Extract the items verbatim, from the line containing "Question: Which point is farther from" through the line containing "In order to click on white", and return only those lines.

*** Data under study ***

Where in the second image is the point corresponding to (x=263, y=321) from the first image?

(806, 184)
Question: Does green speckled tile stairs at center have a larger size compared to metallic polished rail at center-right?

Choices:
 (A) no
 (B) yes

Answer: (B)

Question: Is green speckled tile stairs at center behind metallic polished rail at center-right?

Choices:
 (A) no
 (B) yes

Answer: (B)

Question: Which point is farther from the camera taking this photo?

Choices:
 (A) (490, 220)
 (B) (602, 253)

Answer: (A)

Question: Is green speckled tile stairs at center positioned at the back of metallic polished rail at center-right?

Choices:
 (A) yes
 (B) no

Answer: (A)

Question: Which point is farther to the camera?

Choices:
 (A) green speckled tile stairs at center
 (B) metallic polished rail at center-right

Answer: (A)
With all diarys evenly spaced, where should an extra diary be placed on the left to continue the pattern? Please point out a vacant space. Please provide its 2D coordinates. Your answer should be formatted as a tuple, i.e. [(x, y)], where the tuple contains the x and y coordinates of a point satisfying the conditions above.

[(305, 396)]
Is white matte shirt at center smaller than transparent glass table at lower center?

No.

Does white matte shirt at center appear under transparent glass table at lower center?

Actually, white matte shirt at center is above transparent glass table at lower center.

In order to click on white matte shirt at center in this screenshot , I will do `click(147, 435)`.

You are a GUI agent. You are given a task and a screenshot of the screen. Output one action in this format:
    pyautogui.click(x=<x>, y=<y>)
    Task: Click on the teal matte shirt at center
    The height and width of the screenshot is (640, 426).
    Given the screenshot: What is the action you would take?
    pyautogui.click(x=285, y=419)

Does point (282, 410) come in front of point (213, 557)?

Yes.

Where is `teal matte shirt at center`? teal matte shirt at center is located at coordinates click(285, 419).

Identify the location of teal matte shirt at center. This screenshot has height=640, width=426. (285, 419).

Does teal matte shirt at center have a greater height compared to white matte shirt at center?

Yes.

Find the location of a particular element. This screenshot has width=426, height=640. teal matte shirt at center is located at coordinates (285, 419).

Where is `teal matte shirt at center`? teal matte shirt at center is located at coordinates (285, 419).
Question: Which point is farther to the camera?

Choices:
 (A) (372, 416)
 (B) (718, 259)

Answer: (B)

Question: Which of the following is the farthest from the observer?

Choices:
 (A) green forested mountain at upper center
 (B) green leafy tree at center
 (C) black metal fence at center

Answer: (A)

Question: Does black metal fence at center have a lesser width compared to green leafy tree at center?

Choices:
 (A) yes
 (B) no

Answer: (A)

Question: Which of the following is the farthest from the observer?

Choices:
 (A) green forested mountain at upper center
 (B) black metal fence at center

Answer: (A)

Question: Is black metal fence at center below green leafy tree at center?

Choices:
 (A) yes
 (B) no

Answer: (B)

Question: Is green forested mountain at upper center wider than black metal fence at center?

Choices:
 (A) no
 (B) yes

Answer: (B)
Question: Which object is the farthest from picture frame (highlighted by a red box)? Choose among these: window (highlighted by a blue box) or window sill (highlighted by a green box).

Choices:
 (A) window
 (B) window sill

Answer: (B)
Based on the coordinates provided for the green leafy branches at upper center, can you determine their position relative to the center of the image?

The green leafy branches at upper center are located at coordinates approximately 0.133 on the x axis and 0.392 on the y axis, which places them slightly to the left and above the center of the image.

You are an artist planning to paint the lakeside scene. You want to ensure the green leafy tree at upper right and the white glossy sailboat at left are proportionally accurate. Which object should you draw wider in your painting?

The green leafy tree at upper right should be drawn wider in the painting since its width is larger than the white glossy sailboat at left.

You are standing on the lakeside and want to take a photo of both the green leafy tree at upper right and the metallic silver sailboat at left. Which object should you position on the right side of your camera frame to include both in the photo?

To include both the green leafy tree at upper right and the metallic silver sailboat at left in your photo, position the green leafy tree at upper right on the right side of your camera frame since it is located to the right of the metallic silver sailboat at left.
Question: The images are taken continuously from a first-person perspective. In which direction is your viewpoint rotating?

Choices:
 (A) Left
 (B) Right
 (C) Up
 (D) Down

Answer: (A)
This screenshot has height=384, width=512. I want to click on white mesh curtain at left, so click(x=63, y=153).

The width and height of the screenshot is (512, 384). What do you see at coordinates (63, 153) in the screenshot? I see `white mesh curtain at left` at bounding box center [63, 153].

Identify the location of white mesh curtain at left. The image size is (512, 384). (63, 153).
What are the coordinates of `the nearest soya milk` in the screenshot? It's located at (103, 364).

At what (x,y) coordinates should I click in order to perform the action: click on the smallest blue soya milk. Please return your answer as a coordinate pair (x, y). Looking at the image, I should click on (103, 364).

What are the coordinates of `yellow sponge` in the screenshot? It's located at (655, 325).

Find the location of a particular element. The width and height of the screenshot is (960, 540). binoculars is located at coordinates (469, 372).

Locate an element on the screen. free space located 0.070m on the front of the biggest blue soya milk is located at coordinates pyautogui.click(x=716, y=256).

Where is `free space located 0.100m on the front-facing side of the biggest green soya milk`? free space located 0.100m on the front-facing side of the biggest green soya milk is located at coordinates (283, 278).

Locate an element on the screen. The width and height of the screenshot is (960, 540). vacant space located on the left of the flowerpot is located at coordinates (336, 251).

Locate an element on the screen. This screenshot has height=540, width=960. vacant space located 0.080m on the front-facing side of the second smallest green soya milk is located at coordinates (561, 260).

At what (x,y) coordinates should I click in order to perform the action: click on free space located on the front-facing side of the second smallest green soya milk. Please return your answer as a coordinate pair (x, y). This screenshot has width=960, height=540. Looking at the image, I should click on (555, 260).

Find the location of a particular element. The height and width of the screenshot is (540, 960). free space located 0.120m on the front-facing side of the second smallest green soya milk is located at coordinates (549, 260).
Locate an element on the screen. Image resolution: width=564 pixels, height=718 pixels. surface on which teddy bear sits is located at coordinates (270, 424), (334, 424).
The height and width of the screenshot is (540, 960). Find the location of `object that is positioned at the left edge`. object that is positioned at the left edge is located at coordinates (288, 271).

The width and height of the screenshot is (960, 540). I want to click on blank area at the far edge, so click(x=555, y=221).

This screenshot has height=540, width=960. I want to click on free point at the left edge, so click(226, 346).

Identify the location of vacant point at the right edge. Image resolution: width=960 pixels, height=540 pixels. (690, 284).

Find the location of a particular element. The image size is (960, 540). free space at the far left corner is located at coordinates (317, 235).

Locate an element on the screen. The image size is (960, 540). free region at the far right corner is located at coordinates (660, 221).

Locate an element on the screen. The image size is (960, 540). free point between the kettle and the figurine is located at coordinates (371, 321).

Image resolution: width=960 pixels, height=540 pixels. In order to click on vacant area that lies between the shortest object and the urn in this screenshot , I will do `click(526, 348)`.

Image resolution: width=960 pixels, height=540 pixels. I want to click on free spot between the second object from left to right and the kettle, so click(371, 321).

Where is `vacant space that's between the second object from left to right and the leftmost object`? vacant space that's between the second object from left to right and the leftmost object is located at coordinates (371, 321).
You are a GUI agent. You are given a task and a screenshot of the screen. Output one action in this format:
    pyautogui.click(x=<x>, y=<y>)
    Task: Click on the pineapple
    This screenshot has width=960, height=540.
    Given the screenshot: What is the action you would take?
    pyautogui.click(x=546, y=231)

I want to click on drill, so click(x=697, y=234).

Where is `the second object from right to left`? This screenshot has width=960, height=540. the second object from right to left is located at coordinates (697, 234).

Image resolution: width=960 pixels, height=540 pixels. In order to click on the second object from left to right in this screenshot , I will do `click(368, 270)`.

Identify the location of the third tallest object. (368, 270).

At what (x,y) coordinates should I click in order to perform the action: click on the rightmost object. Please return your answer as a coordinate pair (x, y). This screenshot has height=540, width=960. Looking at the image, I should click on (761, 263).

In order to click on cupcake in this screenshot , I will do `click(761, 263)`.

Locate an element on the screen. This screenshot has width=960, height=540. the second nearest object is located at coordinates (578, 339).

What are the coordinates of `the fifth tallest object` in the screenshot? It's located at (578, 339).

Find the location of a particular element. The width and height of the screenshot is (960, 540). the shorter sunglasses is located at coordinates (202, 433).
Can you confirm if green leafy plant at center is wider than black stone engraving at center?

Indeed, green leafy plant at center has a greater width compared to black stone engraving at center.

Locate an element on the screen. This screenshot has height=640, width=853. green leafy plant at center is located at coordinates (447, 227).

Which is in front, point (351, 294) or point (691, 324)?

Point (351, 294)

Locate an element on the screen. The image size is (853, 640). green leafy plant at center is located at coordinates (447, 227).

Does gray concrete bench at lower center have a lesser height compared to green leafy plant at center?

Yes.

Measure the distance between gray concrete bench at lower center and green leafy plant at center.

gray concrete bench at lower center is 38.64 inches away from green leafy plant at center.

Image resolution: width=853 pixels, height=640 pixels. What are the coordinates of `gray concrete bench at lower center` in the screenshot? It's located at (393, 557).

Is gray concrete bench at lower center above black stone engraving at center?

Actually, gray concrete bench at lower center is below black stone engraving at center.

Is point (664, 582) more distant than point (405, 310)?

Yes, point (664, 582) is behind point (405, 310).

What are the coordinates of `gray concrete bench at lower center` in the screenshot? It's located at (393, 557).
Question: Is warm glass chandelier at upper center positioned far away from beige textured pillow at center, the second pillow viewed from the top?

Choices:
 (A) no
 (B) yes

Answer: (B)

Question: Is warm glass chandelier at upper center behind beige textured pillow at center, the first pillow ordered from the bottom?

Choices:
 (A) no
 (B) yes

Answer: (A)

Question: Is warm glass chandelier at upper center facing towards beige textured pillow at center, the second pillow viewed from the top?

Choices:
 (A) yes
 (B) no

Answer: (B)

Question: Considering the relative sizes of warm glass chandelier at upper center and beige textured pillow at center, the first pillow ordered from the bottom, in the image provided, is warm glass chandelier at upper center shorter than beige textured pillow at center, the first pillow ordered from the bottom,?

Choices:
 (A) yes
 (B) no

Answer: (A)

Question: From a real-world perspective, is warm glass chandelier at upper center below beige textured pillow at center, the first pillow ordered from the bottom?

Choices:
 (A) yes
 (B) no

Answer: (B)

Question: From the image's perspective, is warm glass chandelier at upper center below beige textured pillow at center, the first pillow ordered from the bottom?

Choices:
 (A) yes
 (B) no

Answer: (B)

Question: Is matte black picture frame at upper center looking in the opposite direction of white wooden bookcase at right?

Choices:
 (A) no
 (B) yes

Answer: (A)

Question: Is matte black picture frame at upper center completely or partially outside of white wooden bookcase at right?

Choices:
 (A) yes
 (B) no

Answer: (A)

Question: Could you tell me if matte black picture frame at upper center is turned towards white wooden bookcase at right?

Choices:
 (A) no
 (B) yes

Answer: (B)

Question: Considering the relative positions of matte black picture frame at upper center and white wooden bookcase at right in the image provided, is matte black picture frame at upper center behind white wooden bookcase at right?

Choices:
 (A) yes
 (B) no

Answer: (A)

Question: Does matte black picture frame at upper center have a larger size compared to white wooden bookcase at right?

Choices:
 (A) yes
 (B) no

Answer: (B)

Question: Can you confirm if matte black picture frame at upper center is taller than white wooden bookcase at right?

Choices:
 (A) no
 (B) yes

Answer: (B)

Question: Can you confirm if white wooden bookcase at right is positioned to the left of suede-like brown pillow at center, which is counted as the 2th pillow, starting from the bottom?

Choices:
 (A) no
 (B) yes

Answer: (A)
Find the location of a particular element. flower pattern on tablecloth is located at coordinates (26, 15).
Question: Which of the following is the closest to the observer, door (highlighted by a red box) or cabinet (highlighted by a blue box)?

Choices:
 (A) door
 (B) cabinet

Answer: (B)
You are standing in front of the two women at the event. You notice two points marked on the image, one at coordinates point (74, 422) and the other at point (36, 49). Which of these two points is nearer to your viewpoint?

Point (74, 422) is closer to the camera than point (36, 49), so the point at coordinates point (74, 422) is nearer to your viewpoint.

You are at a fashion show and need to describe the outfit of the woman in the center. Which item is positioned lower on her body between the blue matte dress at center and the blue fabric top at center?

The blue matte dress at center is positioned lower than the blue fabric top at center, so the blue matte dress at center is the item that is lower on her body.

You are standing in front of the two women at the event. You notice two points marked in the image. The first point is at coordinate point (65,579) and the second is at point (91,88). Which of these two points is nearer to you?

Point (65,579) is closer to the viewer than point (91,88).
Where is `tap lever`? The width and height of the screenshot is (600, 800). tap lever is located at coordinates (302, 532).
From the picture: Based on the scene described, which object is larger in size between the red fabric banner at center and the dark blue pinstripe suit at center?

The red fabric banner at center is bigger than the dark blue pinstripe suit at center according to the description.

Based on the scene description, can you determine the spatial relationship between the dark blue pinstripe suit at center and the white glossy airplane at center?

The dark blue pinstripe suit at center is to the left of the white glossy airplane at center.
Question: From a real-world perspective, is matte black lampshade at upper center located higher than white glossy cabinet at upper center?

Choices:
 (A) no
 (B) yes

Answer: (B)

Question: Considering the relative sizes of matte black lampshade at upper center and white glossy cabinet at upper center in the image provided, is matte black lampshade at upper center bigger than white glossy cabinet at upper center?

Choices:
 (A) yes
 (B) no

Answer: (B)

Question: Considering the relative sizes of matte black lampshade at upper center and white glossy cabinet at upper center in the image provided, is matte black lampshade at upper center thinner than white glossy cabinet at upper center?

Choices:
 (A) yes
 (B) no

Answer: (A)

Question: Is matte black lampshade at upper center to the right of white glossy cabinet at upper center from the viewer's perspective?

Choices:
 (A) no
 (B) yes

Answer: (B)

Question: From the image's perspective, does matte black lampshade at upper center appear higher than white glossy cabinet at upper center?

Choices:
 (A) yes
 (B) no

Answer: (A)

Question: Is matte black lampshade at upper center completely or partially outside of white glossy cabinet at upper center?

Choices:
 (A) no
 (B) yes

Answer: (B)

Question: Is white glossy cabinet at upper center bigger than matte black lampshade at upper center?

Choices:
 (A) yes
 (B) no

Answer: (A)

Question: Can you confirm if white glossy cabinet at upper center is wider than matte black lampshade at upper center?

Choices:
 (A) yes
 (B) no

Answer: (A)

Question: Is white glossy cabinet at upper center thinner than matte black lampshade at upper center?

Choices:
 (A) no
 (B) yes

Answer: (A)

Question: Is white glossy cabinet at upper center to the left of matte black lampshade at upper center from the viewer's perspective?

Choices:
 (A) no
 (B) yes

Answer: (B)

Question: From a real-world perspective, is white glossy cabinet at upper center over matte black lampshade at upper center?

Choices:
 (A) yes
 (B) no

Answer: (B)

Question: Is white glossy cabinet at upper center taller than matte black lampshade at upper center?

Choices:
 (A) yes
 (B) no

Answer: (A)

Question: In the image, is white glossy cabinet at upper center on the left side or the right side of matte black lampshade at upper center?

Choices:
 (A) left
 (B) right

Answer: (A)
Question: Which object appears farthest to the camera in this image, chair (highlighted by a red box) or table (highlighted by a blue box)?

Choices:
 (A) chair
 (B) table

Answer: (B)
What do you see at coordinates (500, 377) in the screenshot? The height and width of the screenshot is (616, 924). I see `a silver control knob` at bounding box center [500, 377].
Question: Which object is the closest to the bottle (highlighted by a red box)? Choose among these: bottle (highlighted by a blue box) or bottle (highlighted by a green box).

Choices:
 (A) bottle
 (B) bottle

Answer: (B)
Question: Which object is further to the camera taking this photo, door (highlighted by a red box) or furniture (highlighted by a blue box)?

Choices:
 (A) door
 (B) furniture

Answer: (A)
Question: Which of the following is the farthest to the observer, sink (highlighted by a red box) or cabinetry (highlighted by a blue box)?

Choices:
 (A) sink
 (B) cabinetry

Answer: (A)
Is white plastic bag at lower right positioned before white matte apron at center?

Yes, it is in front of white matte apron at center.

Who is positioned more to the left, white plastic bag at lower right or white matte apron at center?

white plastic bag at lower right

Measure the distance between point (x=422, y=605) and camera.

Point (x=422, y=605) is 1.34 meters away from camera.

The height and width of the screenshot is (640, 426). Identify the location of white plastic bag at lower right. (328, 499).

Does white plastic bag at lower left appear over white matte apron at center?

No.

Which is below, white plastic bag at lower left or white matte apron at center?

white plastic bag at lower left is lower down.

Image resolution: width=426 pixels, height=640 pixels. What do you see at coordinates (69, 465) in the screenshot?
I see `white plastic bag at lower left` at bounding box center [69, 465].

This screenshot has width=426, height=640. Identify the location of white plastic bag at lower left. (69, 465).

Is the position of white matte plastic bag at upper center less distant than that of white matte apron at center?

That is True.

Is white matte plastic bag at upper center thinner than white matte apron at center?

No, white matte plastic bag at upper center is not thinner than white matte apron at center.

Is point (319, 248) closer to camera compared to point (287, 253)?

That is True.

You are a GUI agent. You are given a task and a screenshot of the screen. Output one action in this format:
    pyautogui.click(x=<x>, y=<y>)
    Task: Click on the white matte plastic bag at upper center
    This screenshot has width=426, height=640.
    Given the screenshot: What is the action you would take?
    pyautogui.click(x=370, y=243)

***

* Task solution:
Question: Which point is farther from the camera taking this photo?

Choices:
 (A) (490, 220)
 (B) (602, 253)

Answer: (A)

Question: Is green speckled tile stairs at center positioned at the back of metallic polished rail at center-right?

Choices:
 (A) yes
 (B) no

Answer: (A)

Question: Which point is farther to the camera?

Choices:
 (A) green speckled tile stairs at center
 (B) metallic polished rail at center-right

Answer: (A)
With all diarys evenly spaced, where should an extra diary be placed on the left to continue the pattern? Please point out a vacant space. Please provide its 2D coordinates. Your answer should be formatted as a tuple, i.e. [(x, y)], where the tuple contains the x and y coordinates of a point satisfying the conditions above.

[(305, 396)]
Is white matte shirt at center smaller than transparent glass table at lower center?

No.

Does white matte shirt at center appear under transparent glass table at lower center?

Actually, white matte shirt at center is above transparent glass table at lower center.

In order to click on white matte shirt at center in this screenshot , I will do `click(147, 435)`.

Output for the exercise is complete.